Task item =>
An exact copy of all the data is required, with pictures left out.

==== Entries shown ====

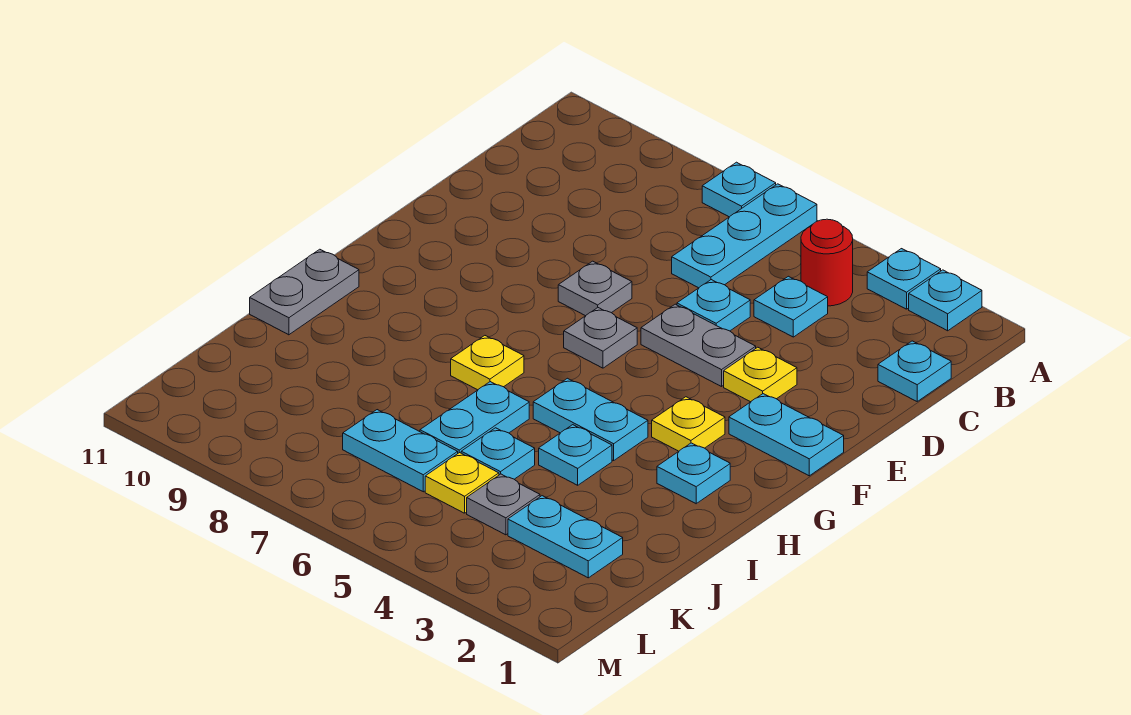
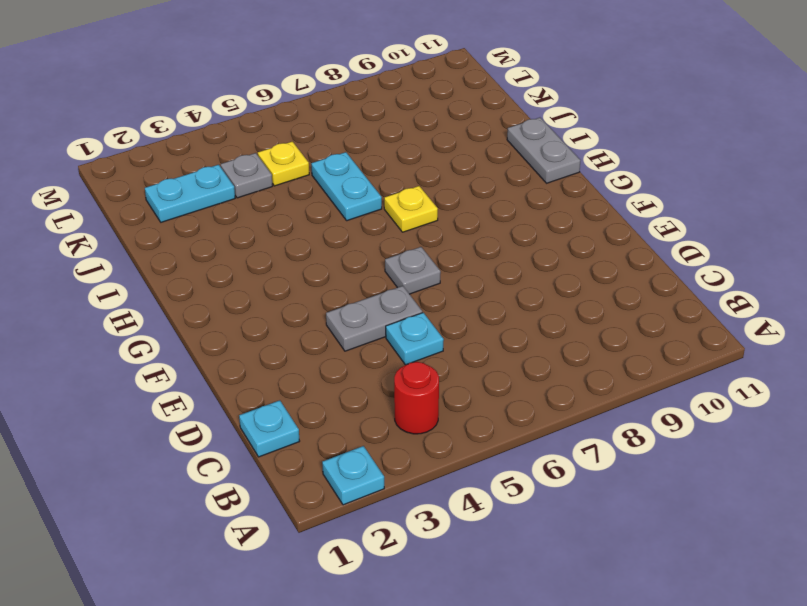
none -> cyan plate A3 level 1
none -> cyan plate A6:C6 level 1
none -> cyan plate A7 level 1

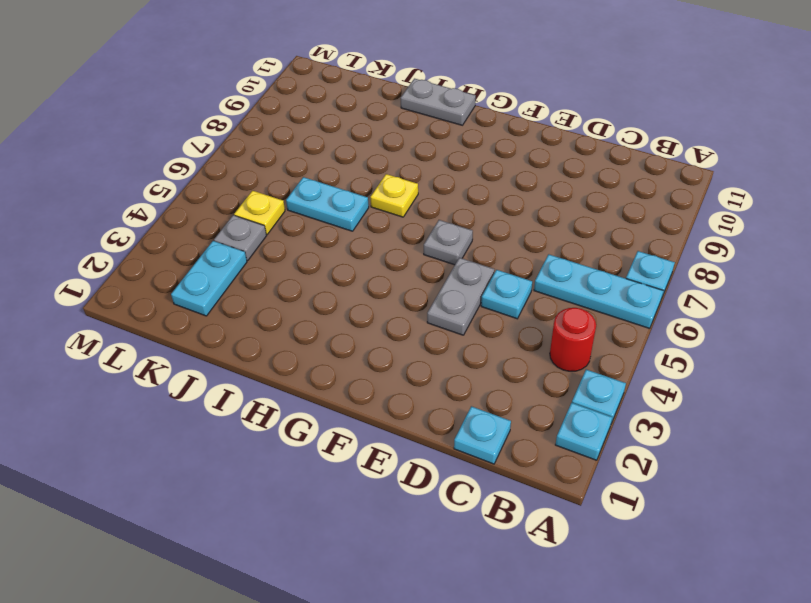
none -> cyan plate C4 level 1
none -> yellow plate E3 level 1
none -> grey plate E7 level 1

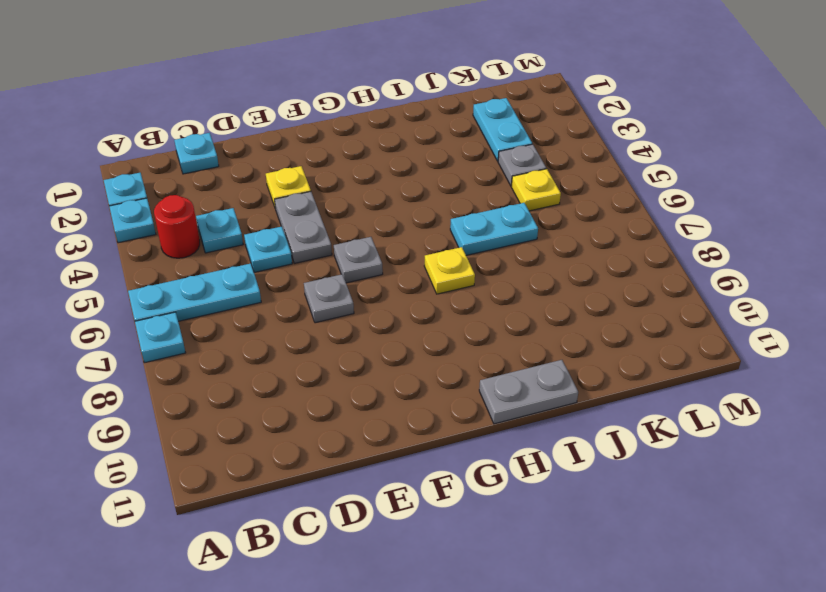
none -> cyan plate F1:F2 level 1
none -> yellow plate G3 level 1
none -> cyan plate H2 level 1

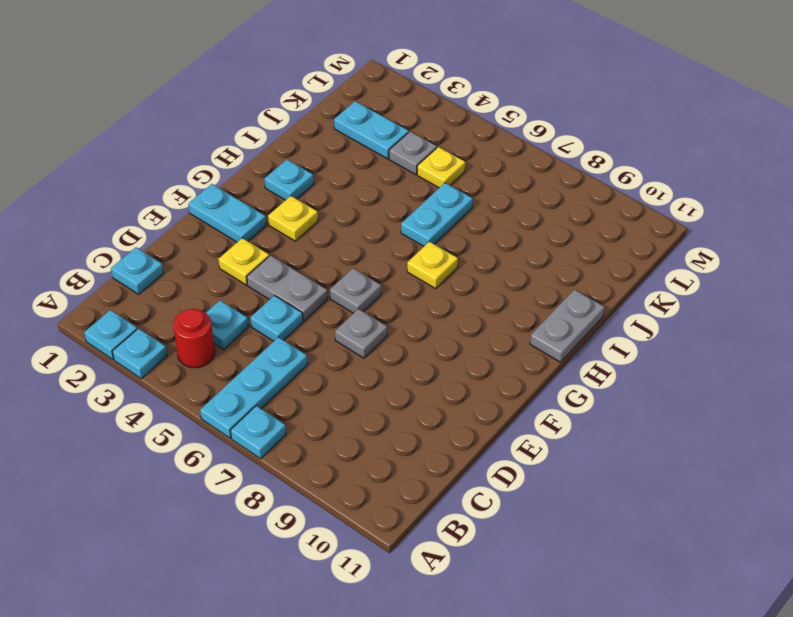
none -> cyan plate H4:H5 level 1
none -> cyan plate I4 level 1
none -> cyan plate J5 level 1

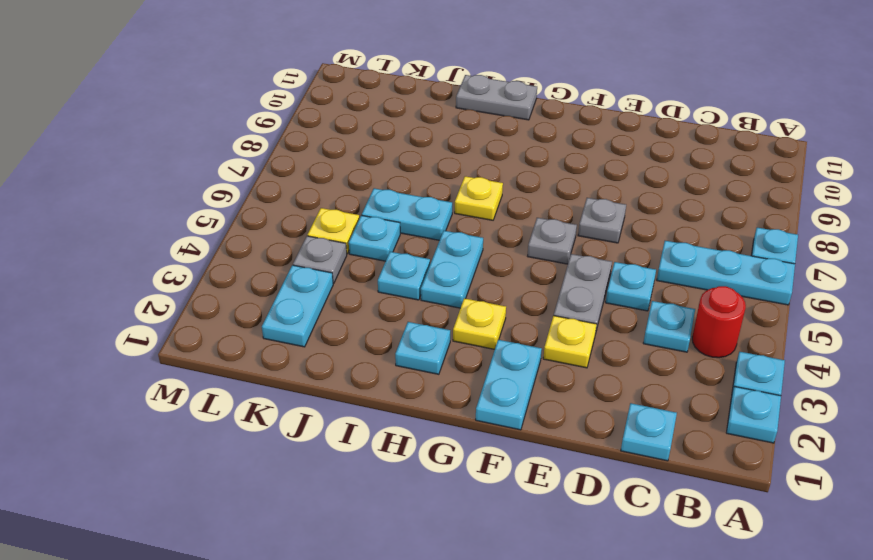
none -> cyan plate K6:K7 level 1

====

Answer for this exercise =>
none -> cyan plate A3 level 1
none -> cyan plate A6:C6 level 1
none -> cyan plate A7 level 1

none -> cyan plate C4 level 1
none -> yellow plate E3 level 1
none -> grey plate E7 level 1

none -> cyan plate F1:F2 level 1
none -> yellow plate G3 level 1
none -> cyan plate H2 level 1

none -> cyan plate H4:H5 level 1
none -> cyan plate I4 level 1
none -> cyan plate J5 level 1

none -> cyan plate K6:K7 level 1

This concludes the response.